**Stored data:**
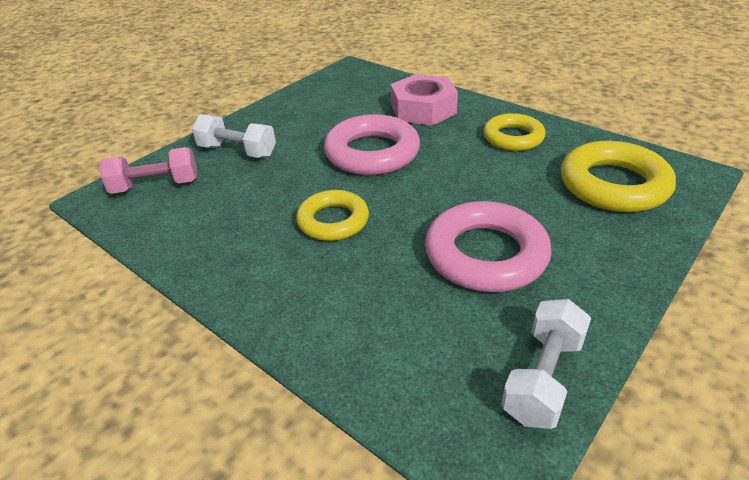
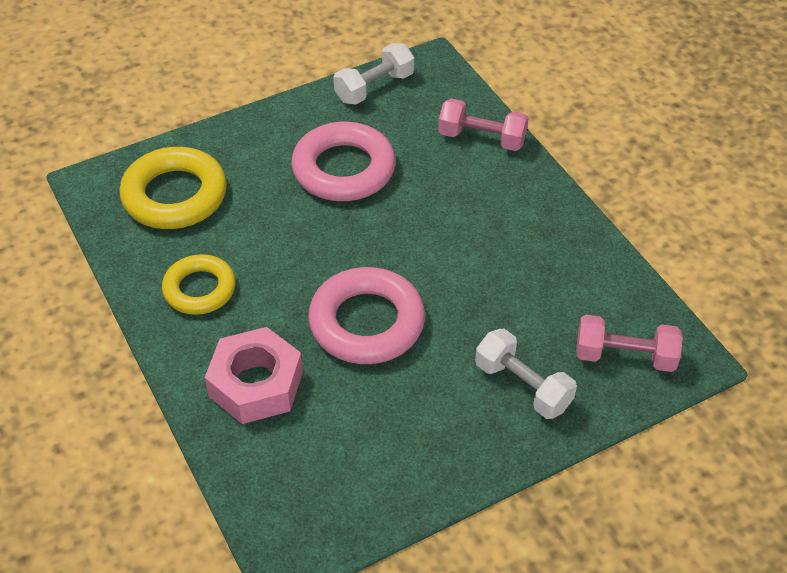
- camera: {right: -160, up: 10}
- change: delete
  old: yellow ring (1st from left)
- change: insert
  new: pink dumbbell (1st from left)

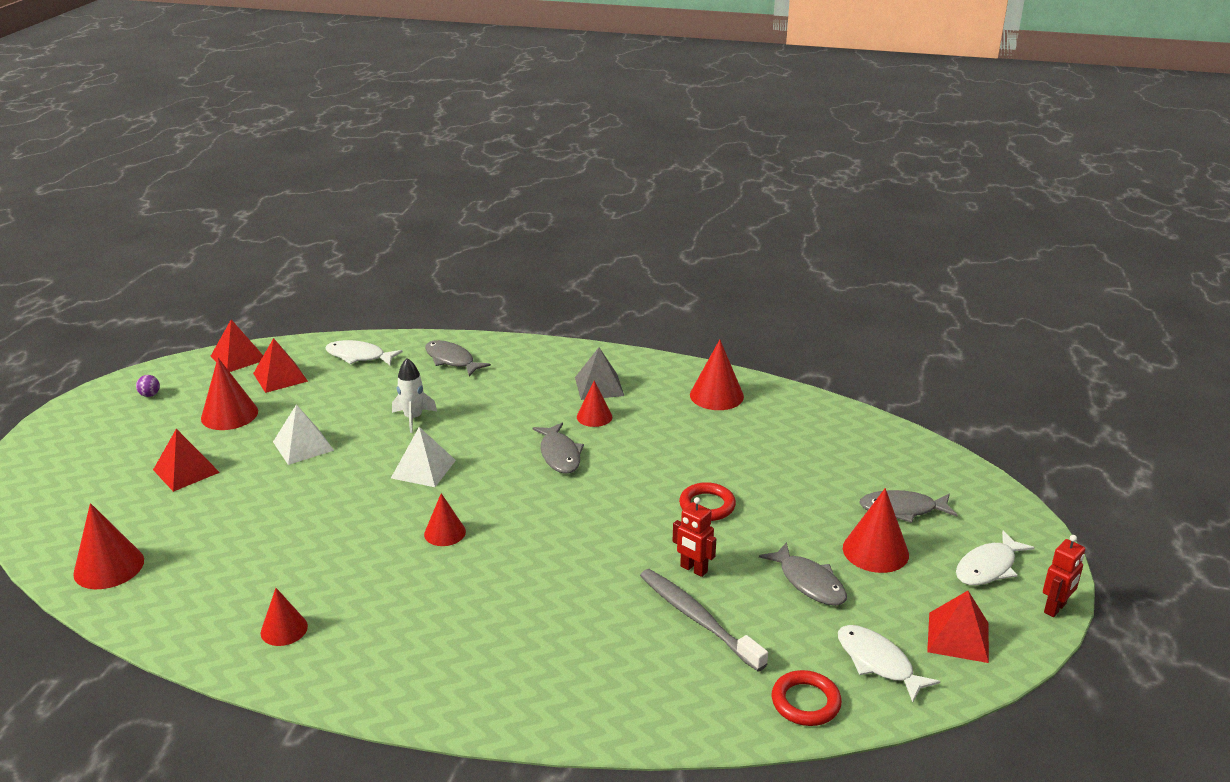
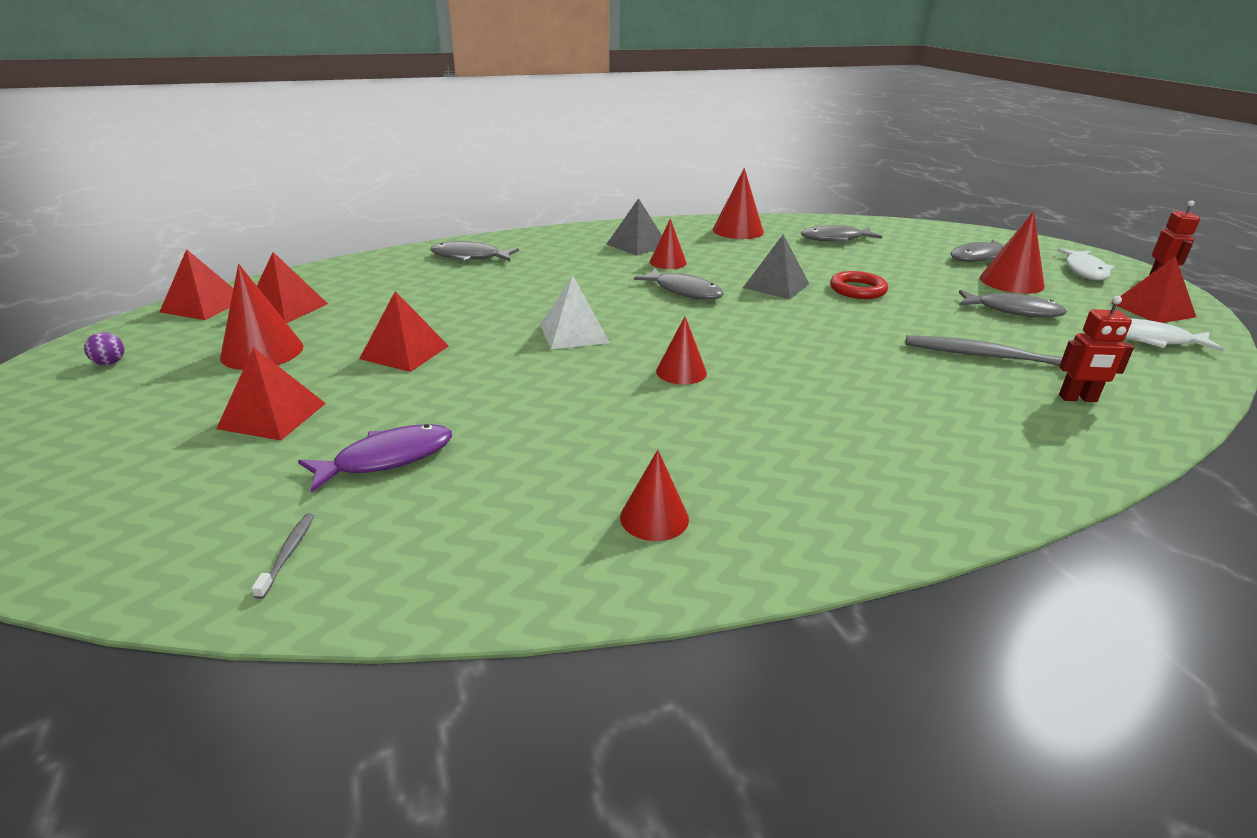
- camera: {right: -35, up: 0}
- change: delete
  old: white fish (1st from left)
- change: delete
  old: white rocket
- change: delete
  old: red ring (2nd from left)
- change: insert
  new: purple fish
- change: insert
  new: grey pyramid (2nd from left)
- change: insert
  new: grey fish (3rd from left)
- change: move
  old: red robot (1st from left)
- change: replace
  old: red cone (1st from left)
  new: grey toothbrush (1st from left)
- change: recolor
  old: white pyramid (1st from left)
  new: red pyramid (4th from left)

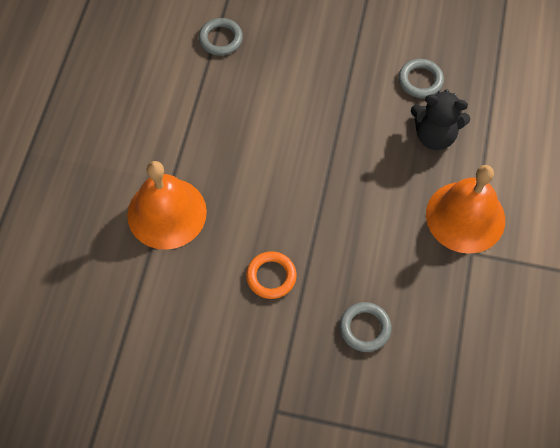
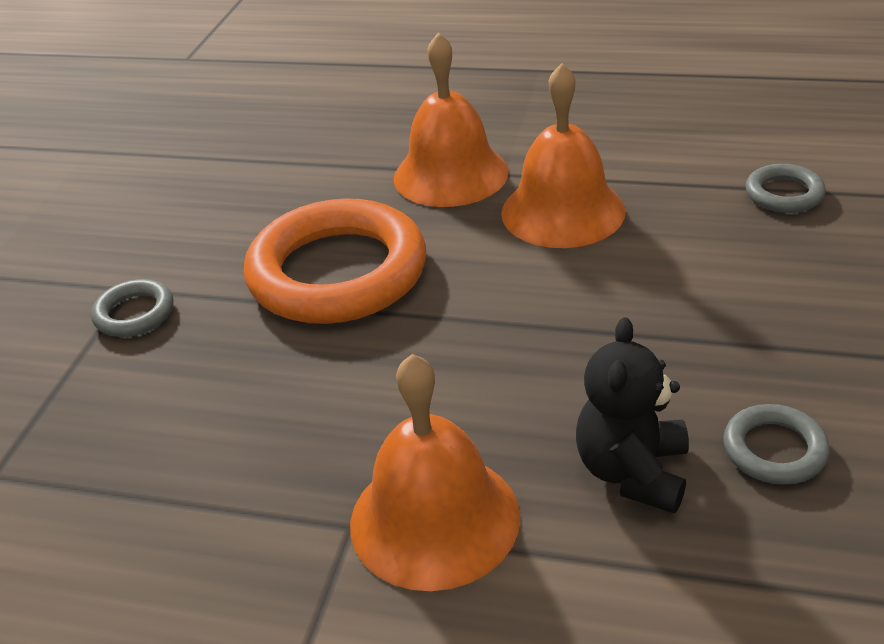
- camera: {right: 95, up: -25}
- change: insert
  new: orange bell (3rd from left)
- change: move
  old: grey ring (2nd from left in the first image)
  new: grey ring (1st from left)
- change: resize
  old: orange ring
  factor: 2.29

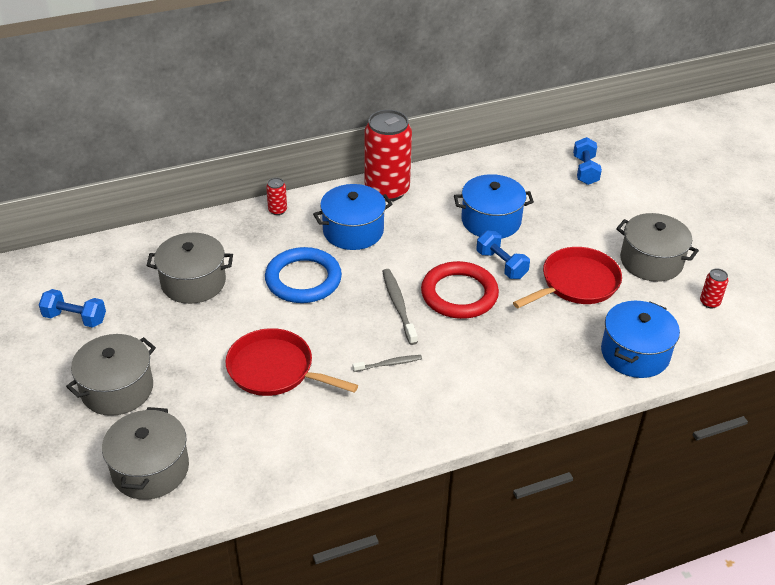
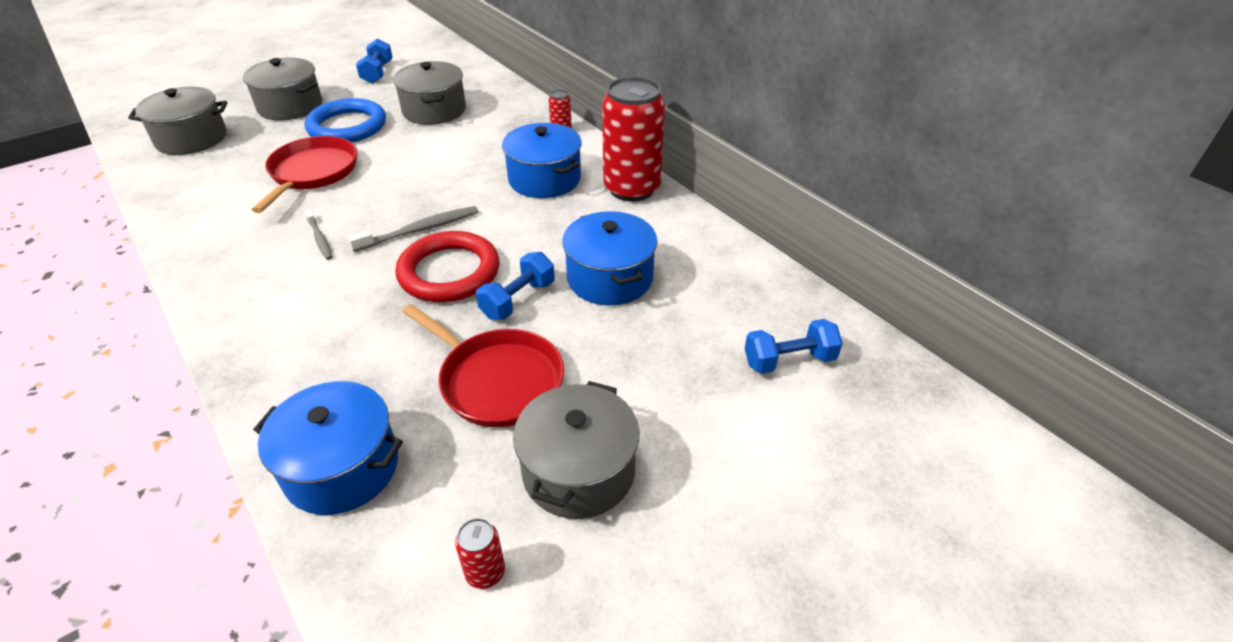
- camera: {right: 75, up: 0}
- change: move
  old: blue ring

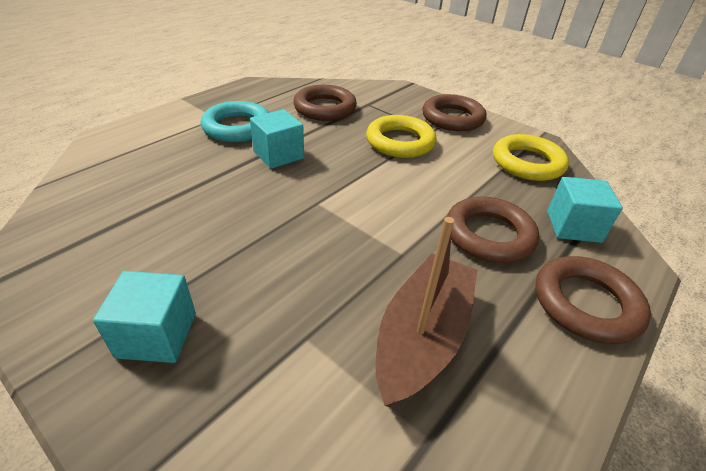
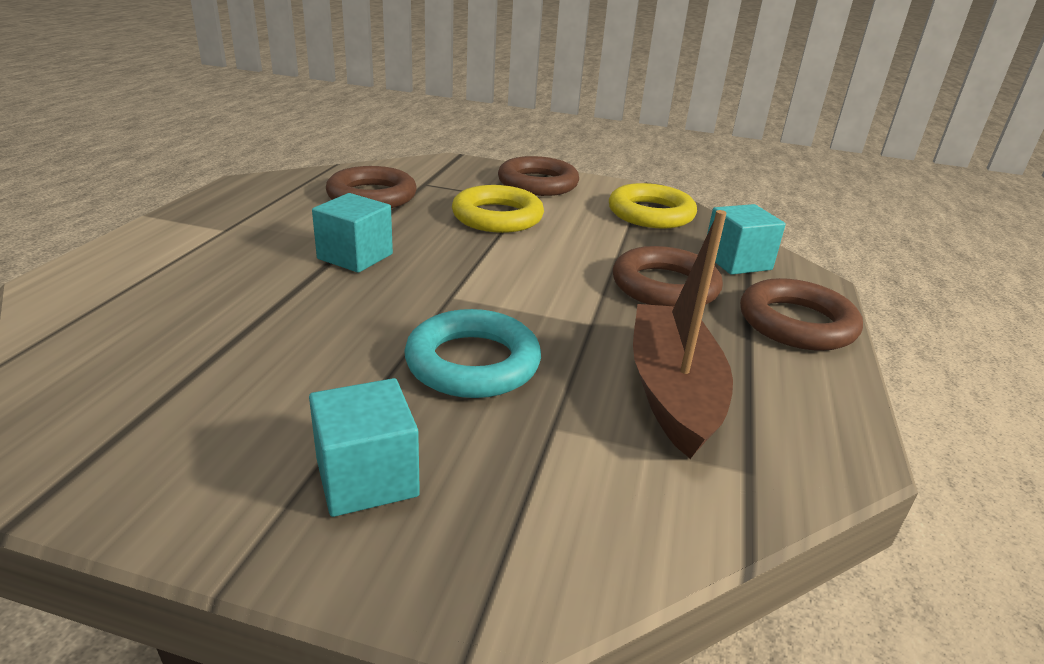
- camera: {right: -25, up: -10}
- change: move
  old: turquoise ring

**Problem statement:** Wherever a picture appears in the records above, leave it out and transcribe everything else exactly.

**Result of the exercise:**
- camera: {right: -160, up: 10}
- change: delete
  old: yellow ring (1st from left)
- change: insert
  new: pink dumbbell (1st from left)

- camera: {right: -35, up: 0}
- change: delete
  old: white fish (1st from left)
- change: delete
  old: white rocket
- change: delete
  old: red ring (2nd from left)
- change: insert
  new: purple fish
- change: insert
  new: grey pyramid (2nd from left)
- change: insert
  new: grey fish (3rd from left)
- change: move
  old: red robot (1st from left)
- change: replace
  old: red cone (1st from left)
  new: grey toothbrush (1st from left)
- change: recolor
  old: white pyramid (1st from left)
  new: red pyramid (4th from left)

- camera: {right: 95, up: -25}
- change: insert
  new: orange bell (3rd from left)
- change: move
  old: grey ring (2nd from left in the first image)
  new: grey ring (1st from left)
- change: resize
  old: orange ring
  factor: 2.29

- camera: {right: 75, up: 0}
- change: move
  old: blue ring

- camera: {right: -25, up: -10}
- change: move
  old: turquoise ring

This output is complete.